> **TASK BRIEF**: Exactly as written, return the entries below, minus any pictures.
··· THE DATA ···
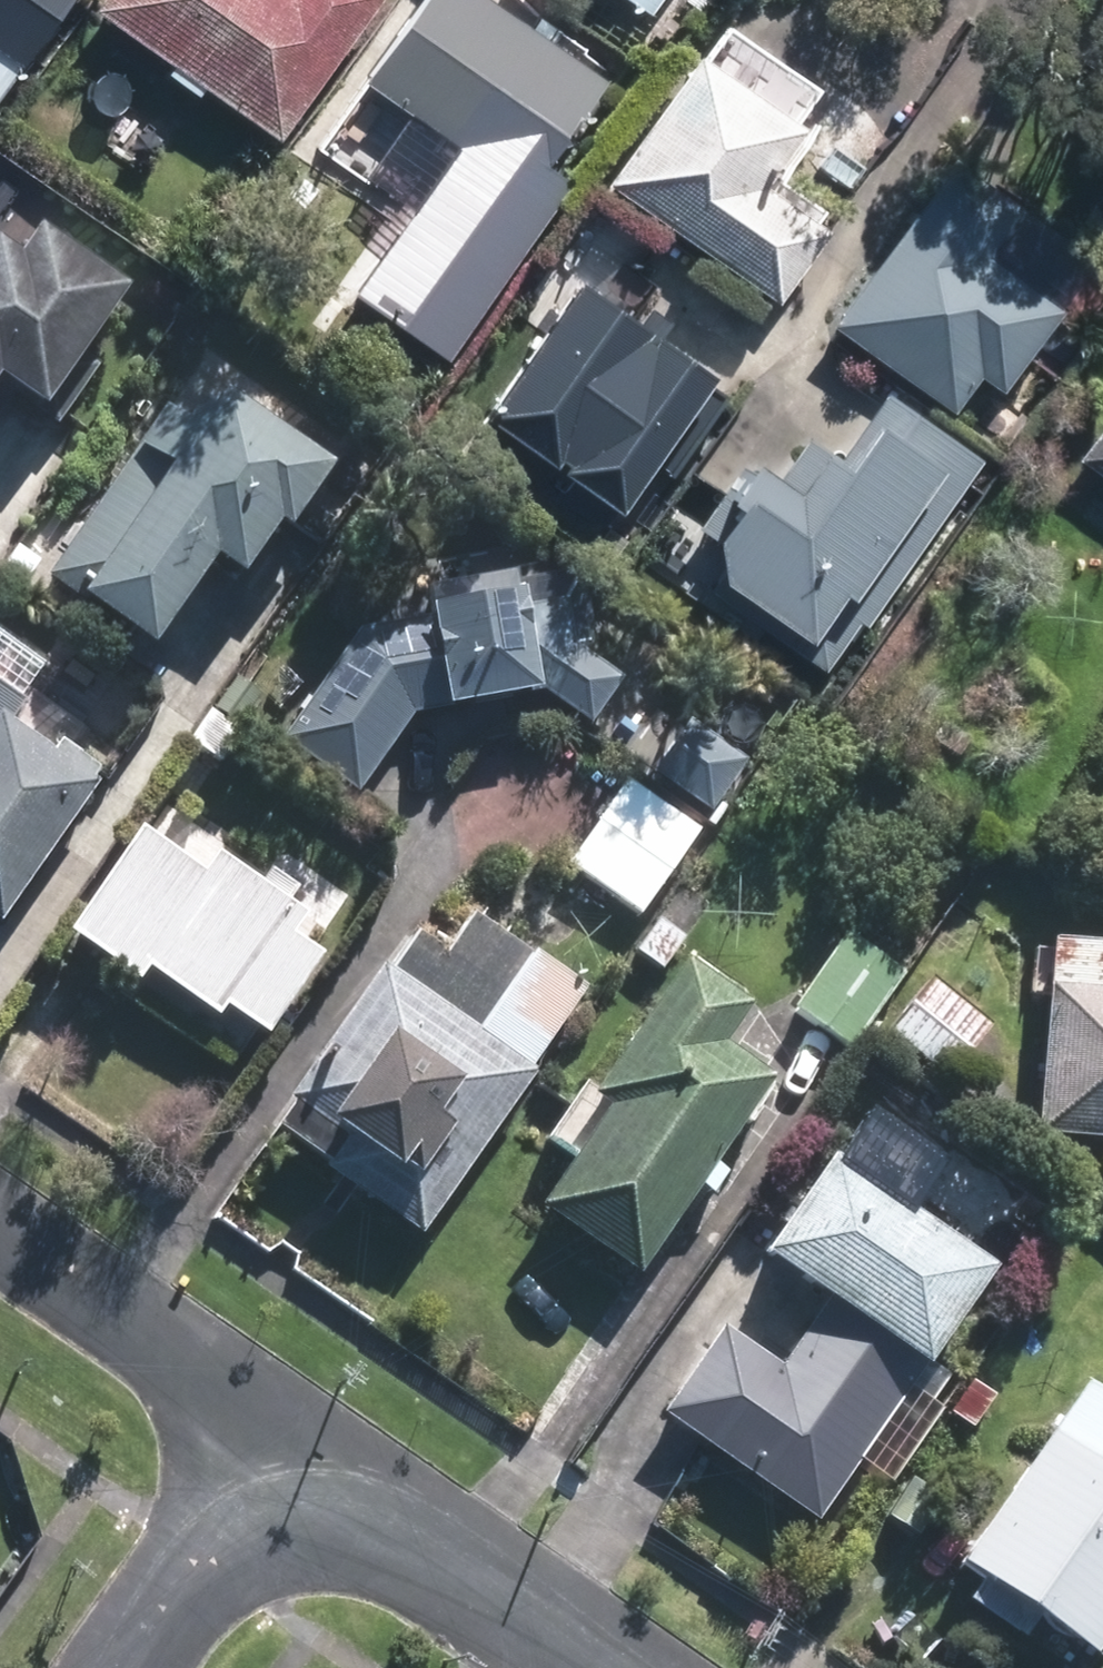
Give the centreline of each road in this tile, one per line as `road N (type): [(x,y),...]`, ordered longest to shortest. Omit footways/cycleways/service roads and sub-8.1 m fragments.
road 1 (residential): [(297,1443),(639,1667)]
road 2 (residential): [(0,1231),(297,1443)]
road 3 (residential): [(297,1443),(136,1667)]

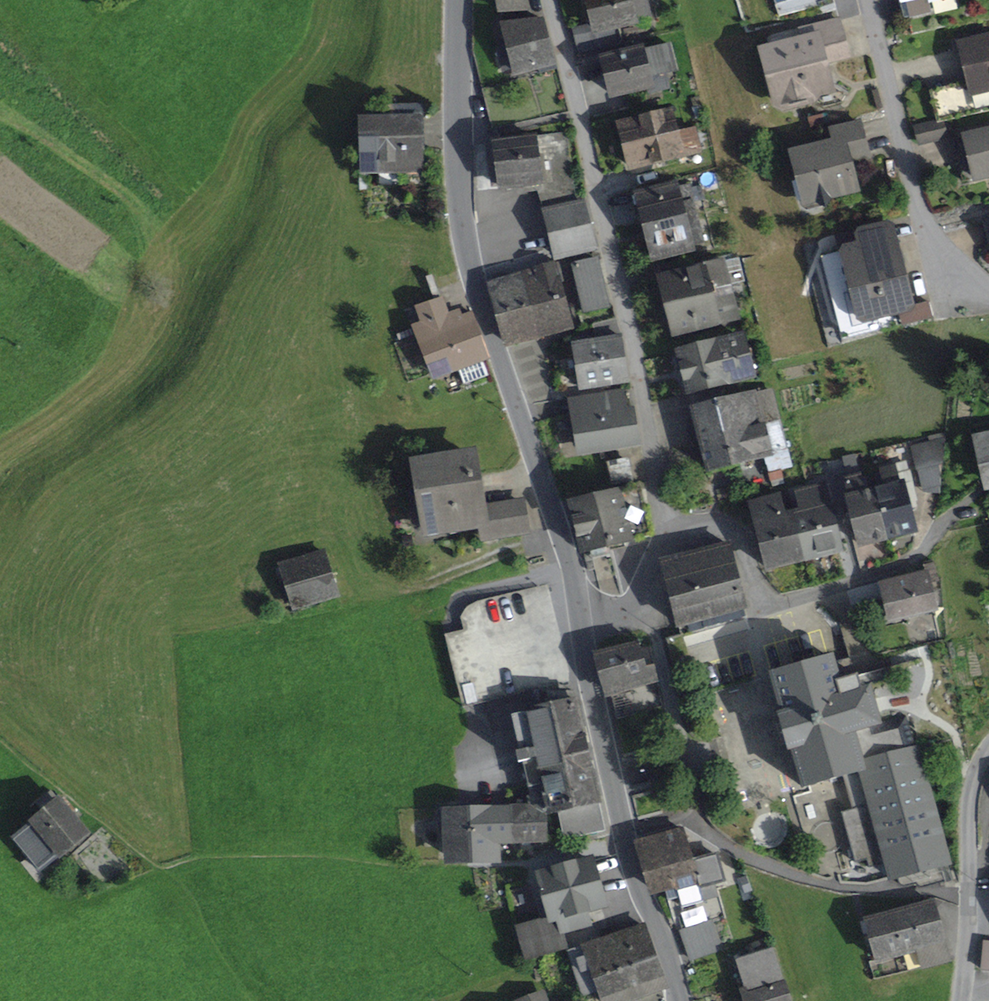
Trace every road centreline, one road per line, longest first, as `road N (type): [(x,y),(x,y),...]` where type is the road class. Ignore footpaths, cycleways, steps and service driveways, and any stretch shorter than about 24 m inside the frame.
road 1 (residential): [(457,0),(457,161),(466,251),(583,617)]
road 2 (residential): [(662,539),(634,341),(551,0)]
road 3 (residential): [(583,617),(627,843),(679,1000)]
road 4 (residential): [(662,539),(717,527),(731,533),(758,605),(904,566),(934,538)]
road 5 (residential): [(988,290),(927,237),(867,0)]
road 6 (residential): [(988,748),(969,803),(962,990)]
road 7 (residential): [(583,617),(637,606),(662,539)]

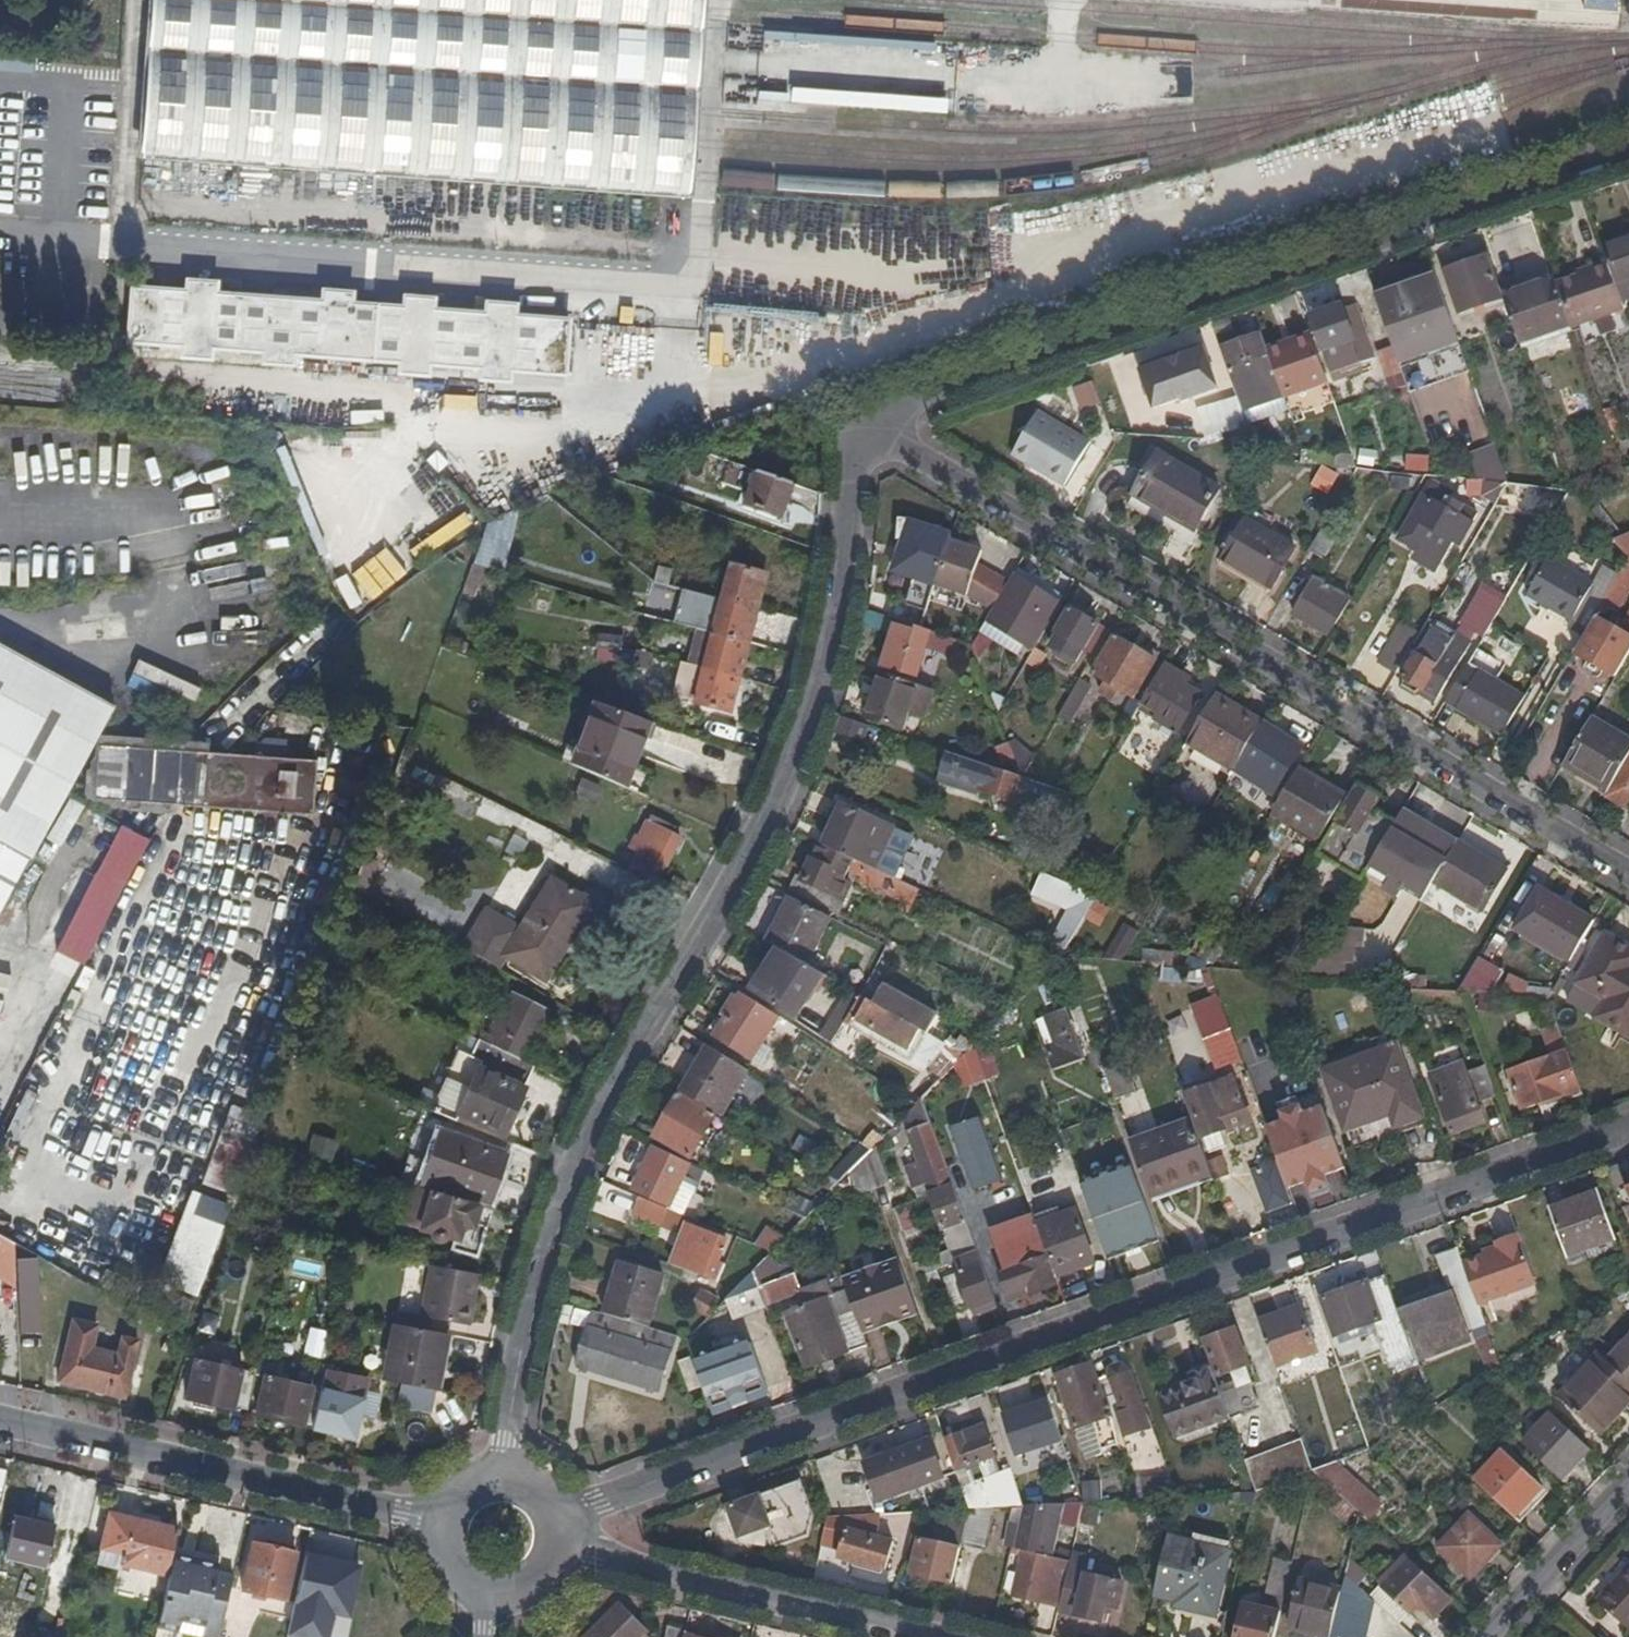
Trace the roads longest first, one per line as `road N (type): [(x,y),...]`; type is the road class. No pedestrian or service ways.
road 1 (residential): [(1628,1131),(565,1516)]
road 2 (residential): [(870,430),(854,493),(849,601),(813,719),(712,923),(575,1163),(521,1352),(504,1468)]
road 3 (residential): [(870,430),(1186,623),(1628,877)]
road 4 (residential): [(870,430),(957,382),(1628,157)]
road 5 (tertiary): [(0,1422),(437,1522)]
road 6 (tertiary): [(932,1636),(566,1547)]
road 7 (residential): [(1487,1636),(1628,1482)]

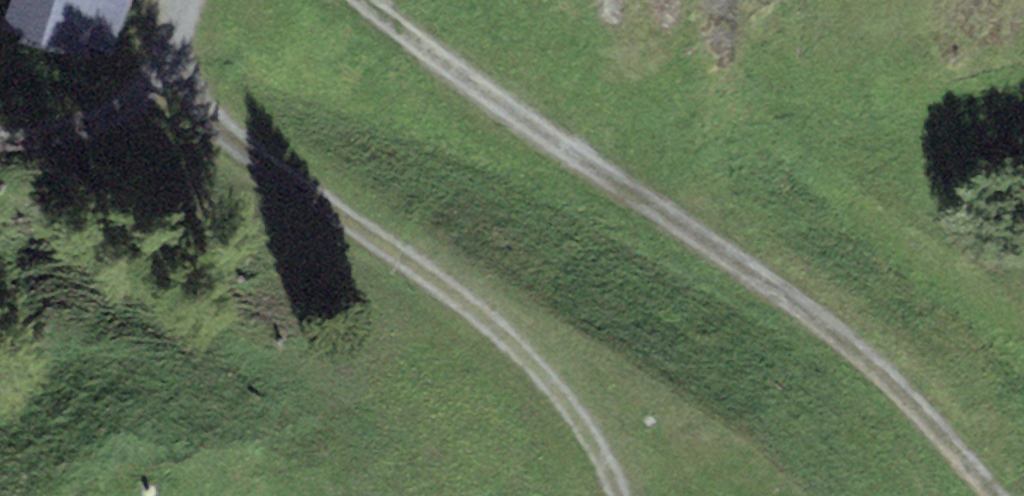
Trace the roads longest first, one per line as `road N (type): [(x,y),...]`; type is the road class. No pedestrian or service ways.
road 1 (track): [(371,0),(703,238),(895,391),(995,495)]
road 2 (track): [(151,81),(495,321),(580,418),(614,495)]
road 3 (track): [(180,0),(151,81),(84,136),(0,137)]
···
> **SOLUTION TO THIS TASK**:
Give the centreline of each road in this tile, one per line as `road N (type): [(x,y),...]`, ordered longest to shortest. Omit footways/cycleways/service roads and sub-8.1 m fragments.
road 1 (residential): [(297,1443),(639,1667)]
road 2 (residential): [(0,1231),(297,1443)]
road 3 (residential): [(297,1443),(136,1667)]

Trace every road centreline, one road per line, longest first, as `road N (type): [(x,y),(x,y),...]` where type is the road class. Ignore footpaths, cycleways, steps and service driveways, and any stretch shorter than about 24 m inside the frame.
road 1 (residential): [(457,0),(457,161),(466,251),(583,617)]
road 2 (residential): [(662,539),(634,341),(551,0)]
road 3 (residential): [(583,617),(627,843),(679,1000)]
road 4 (residential): [(662,539),(717,527),(731,533),(758,605),(904,566),(934,538)]
road 5 (residential): [(988,290),(927,237),(867,0)]
road 6 (residential): [(988,748),(969,803),(962,990)]
road 7 (residential): [(583,617),(637,606),(662,539)]

Trace the roads longest first, one per line as `road N (type): [(x,y),...]`; type is the road class. No pedestrian or service ways.
road 1 (residential): [(1628,1131),(565,1516)]
road 2 (residential): [(870,430),(854,493),(849,601),(813,719),(712,923),(575,1163),(521,1352),(504,1468)]
road 3 (residential): [(870,430),(1186,623),(1628,877)]
road 4 (residential): [(870,430),(957,382),(1628,157)]
road 5 (tertiary): [(0,1422),(437,1522)]
road 6 (tertiary): [(932,1636),(566,1547)]
road 7 (residential): [(1487,1636),(1628,1482)]

Trace the roads longest first, one per line as `road N (type): [(x,y),...]`; type is the road class. No pedestrian or service ways.
road 1 (track): [(371,0),(703,238),(895,391),(995,495)]
road 2 (track): [(151,81),(495,321),(580,418),(614,495)]
road 3 (track): [(180,0),(151,81),(84,136),(0,137)]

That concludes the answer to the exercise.